▶ **SUPPLIED DATA**
★ ★ ★
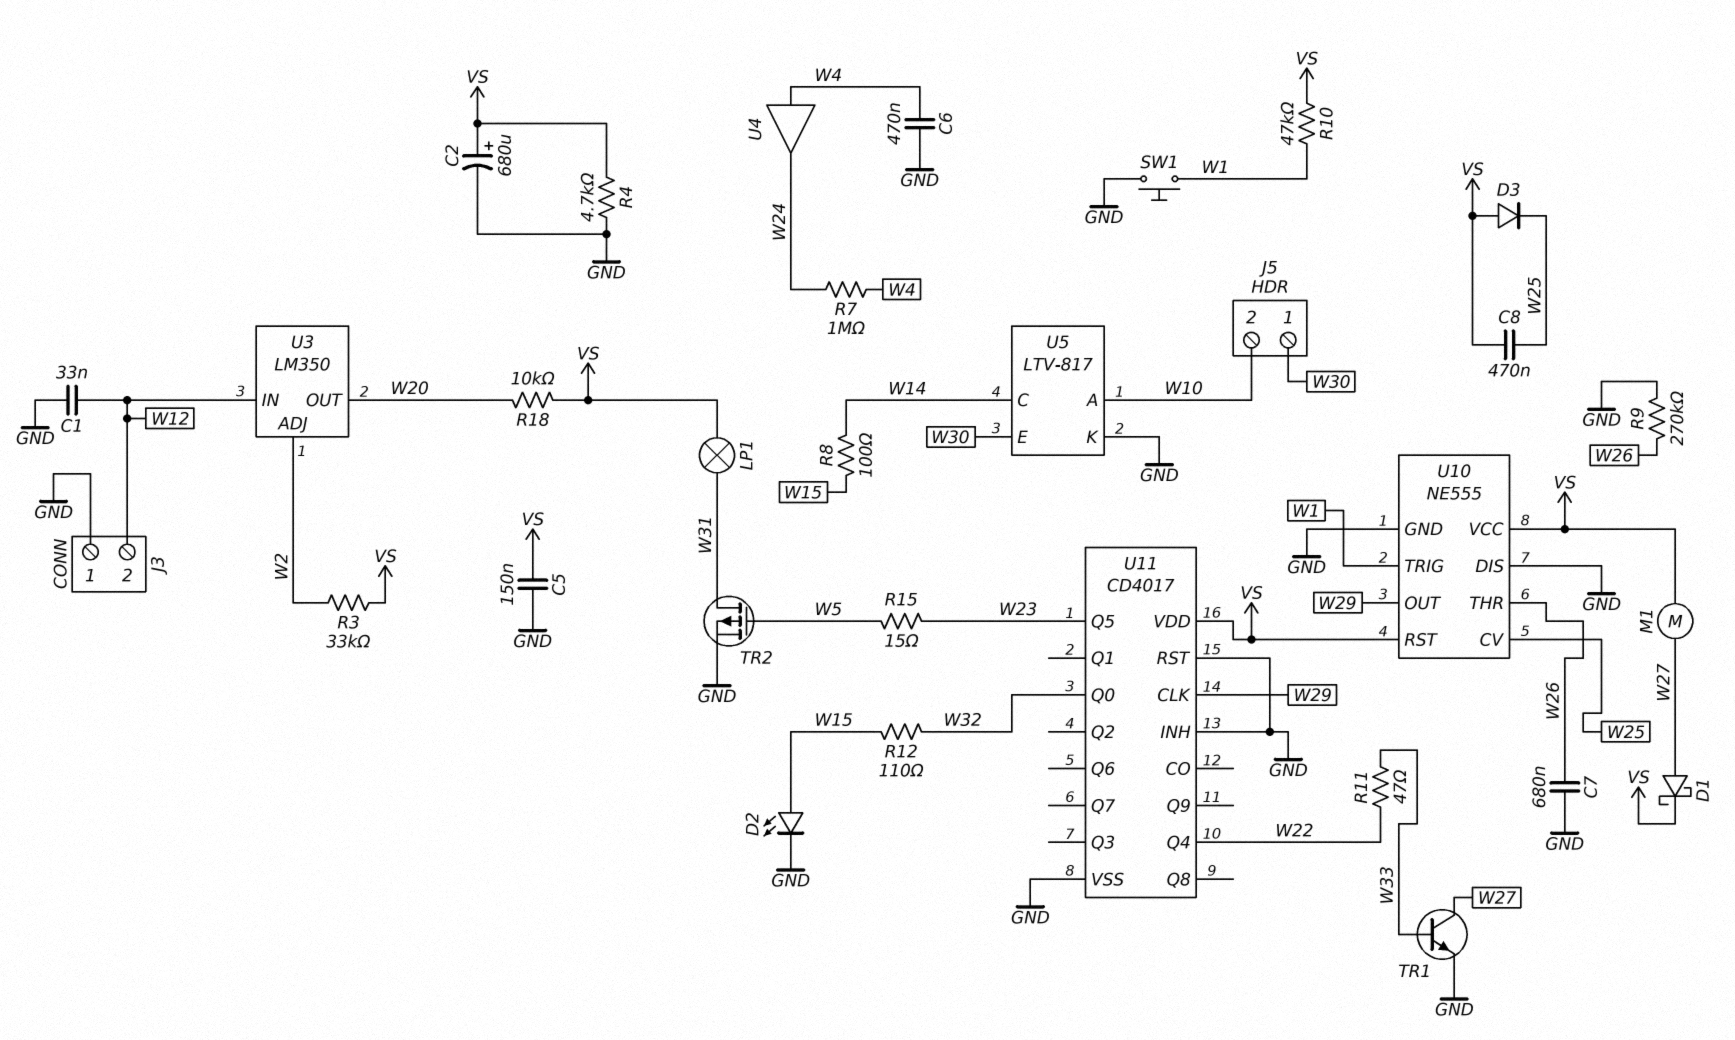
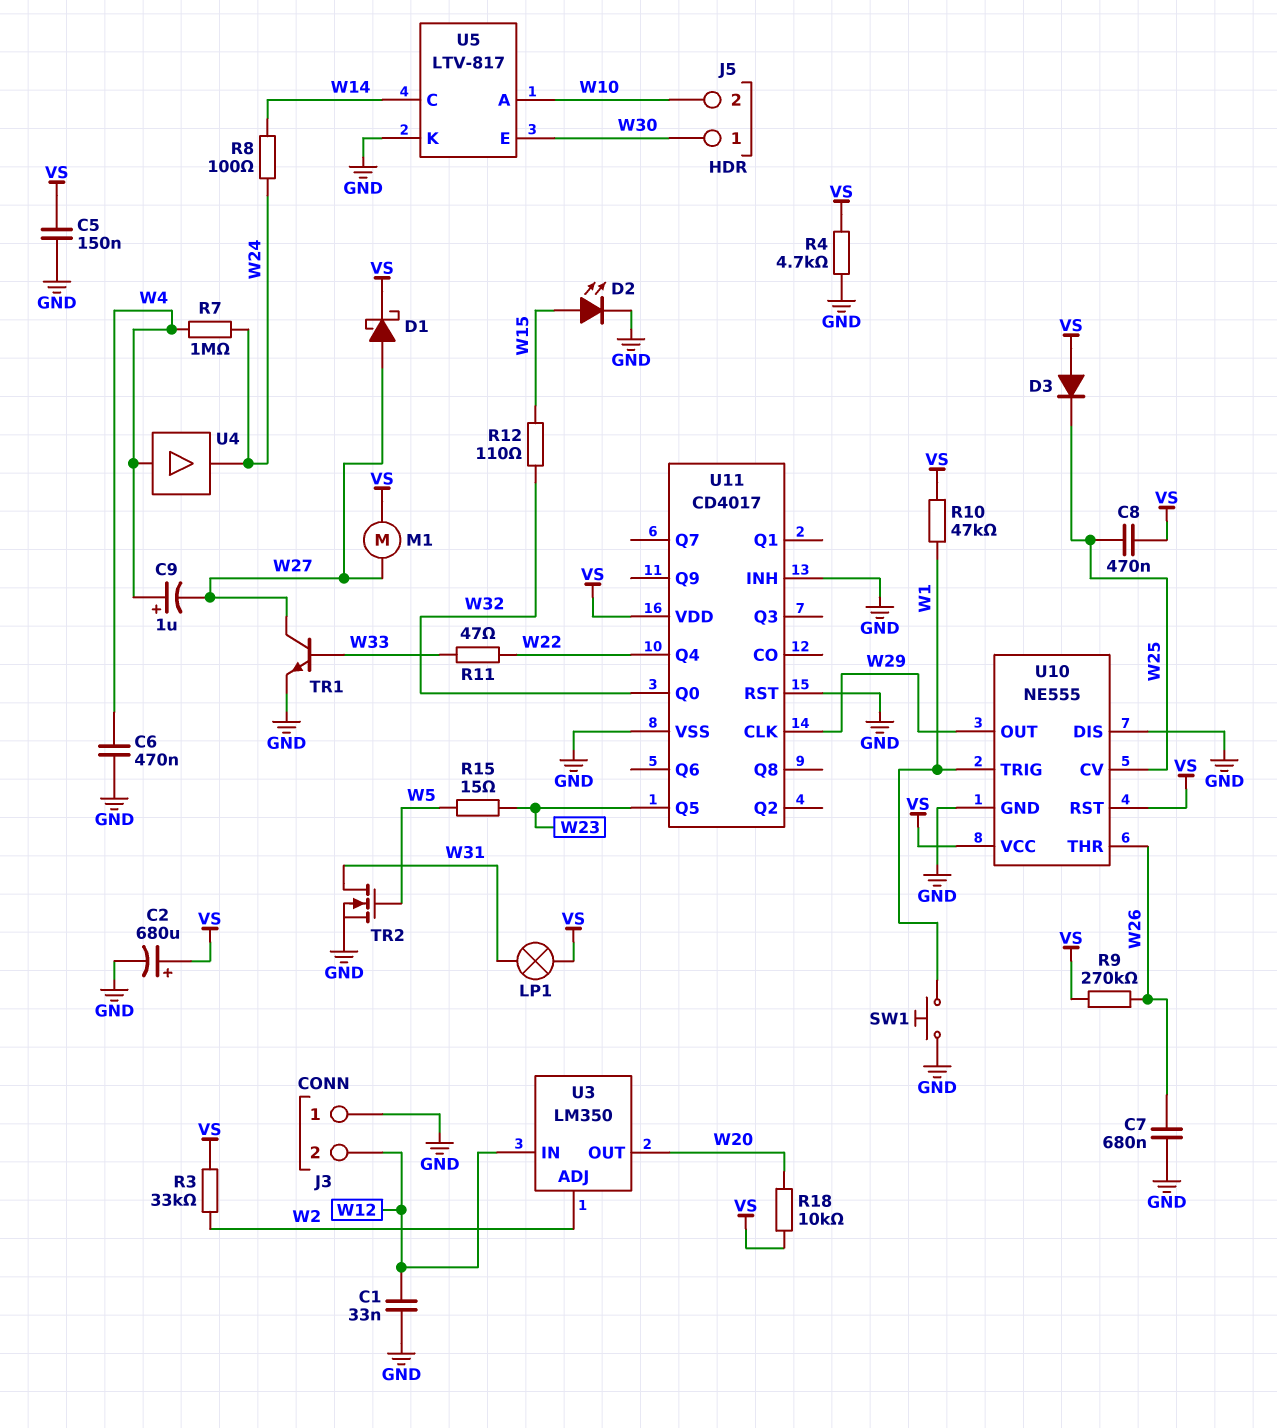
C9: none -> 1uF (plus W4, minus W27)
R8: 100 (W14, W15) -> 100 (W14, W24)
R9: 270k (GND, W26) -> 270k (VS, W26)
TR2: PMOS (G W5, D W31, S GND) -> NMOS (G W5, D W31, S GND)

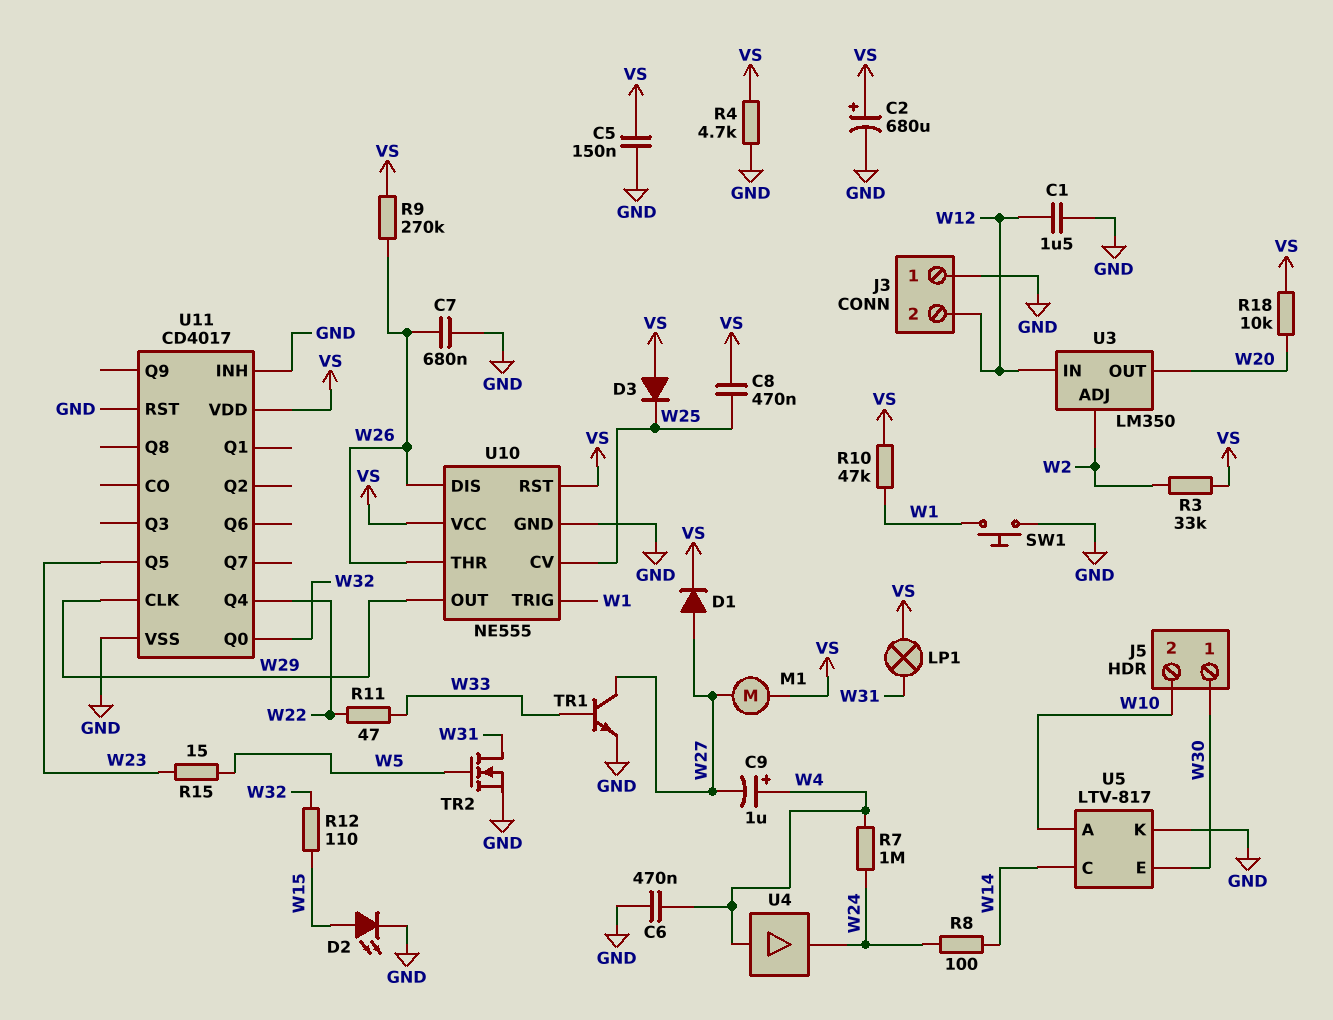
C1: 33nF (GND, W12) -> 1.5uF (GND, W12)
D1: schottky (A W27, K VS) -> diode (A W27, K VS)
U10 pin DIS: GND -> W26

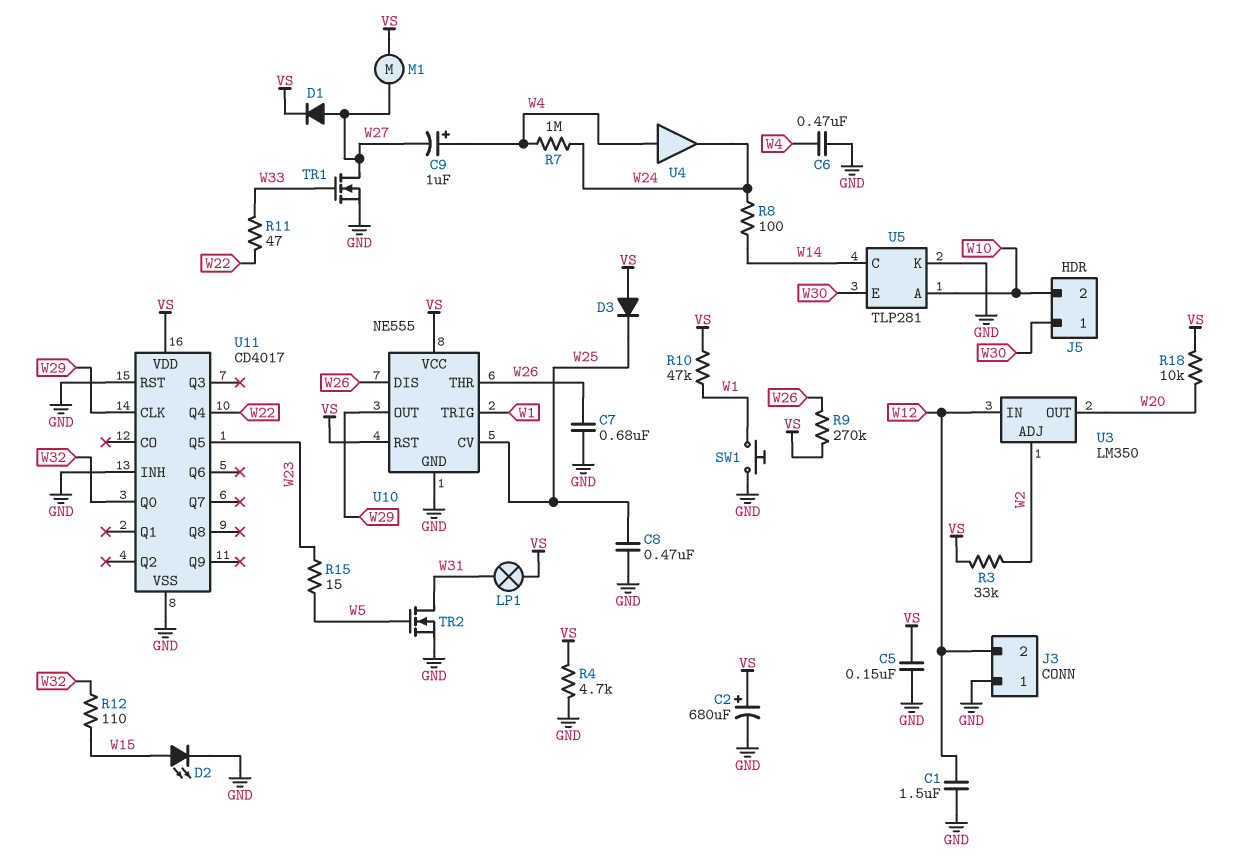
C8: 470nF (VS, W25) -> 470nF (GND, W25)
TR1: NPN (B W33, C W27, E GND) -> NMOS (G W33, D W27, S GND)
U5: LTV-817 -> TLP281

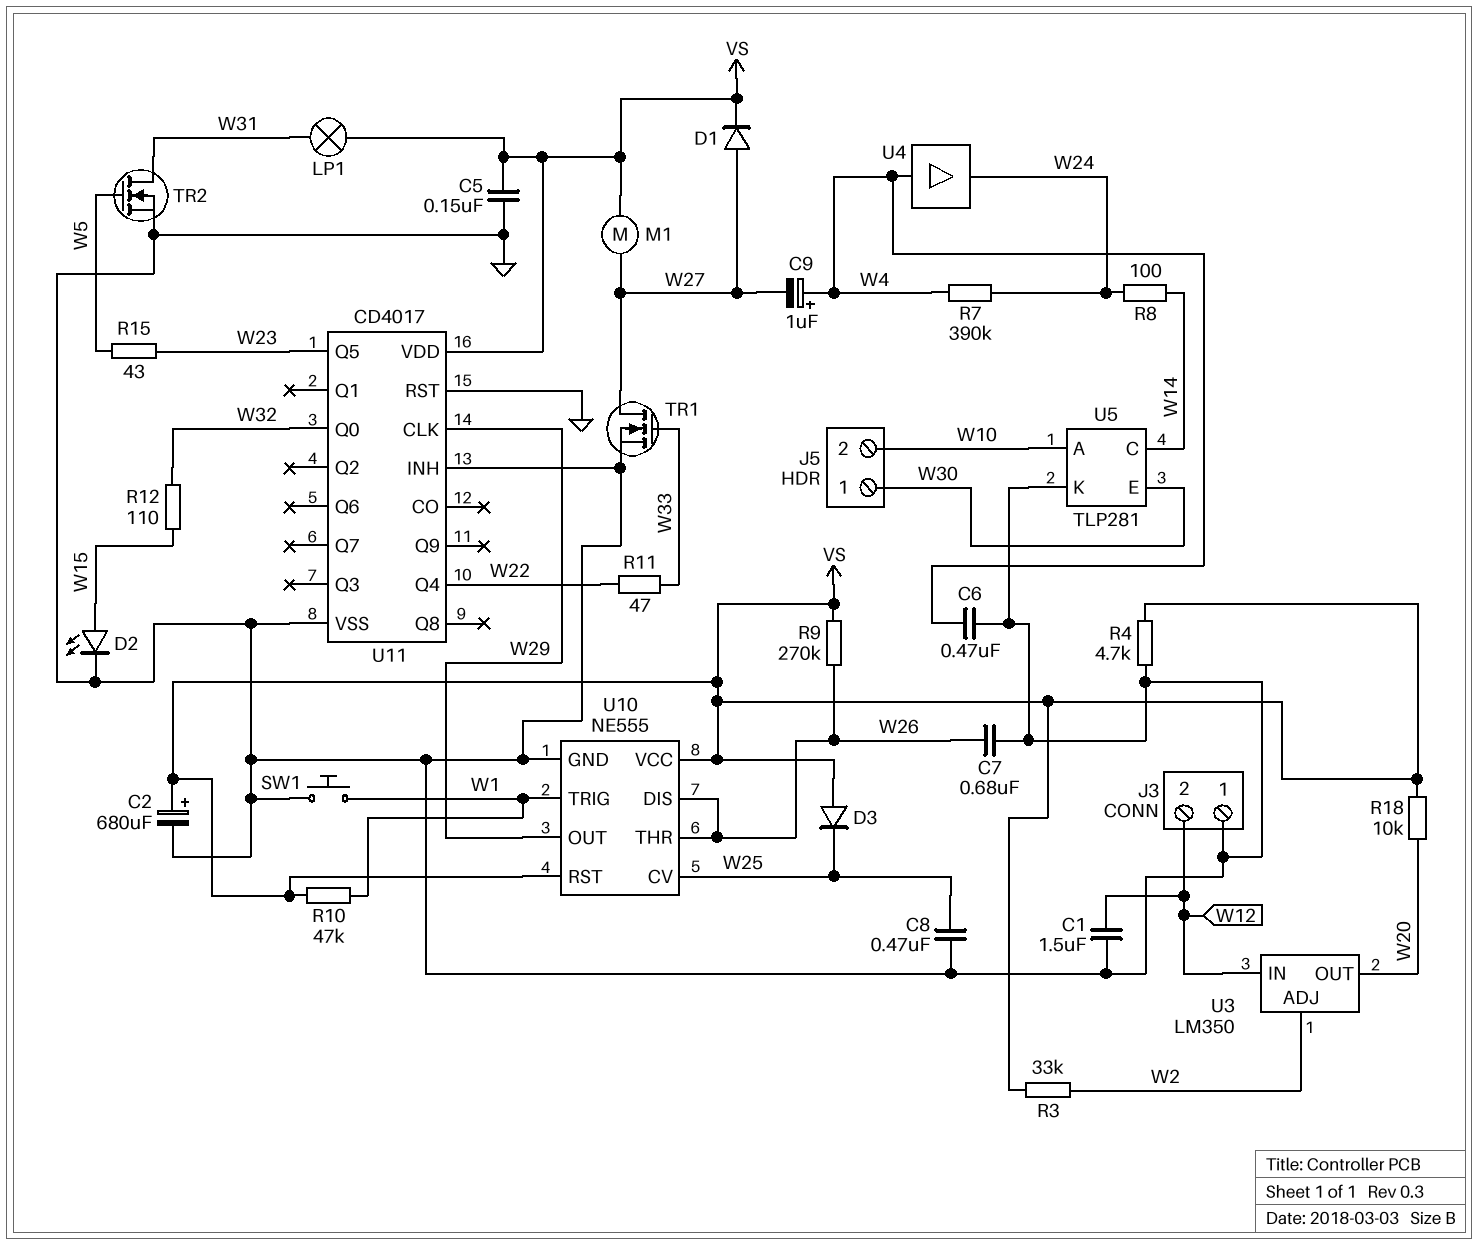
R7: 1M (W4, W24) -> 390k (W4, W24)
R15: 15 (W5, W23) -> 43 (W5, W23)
★ ★ ★
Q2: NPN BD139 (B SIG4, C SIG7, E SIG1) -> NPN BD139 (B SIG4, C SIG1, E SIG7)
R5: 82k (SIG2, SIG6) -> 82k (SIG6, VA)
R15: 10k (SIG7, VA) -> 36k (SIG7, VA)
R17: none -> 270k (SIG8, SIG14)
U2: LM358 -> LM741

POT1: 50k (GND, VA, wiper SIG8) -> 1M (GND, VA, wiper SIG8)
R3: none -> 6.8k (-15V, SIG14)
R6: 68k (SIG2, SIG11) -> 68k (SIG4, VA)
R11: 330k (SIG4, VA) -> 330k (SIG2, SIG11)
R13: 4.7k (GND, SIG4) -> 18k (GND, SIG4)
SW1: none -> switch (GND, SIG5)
★ ★ ★
▶ **WORK REQUEST**
Which of the lines above carry the string "NMOS"? Pick them out and copy them.

▶ **RESULT**
TR2: PMOS (G W5, D W31, S GND) -> NMOS (G W5, D W31, S GND)
TR1: NPN (B W33, C W27, E GND) -> NMOS (G W33, D W27, S GND)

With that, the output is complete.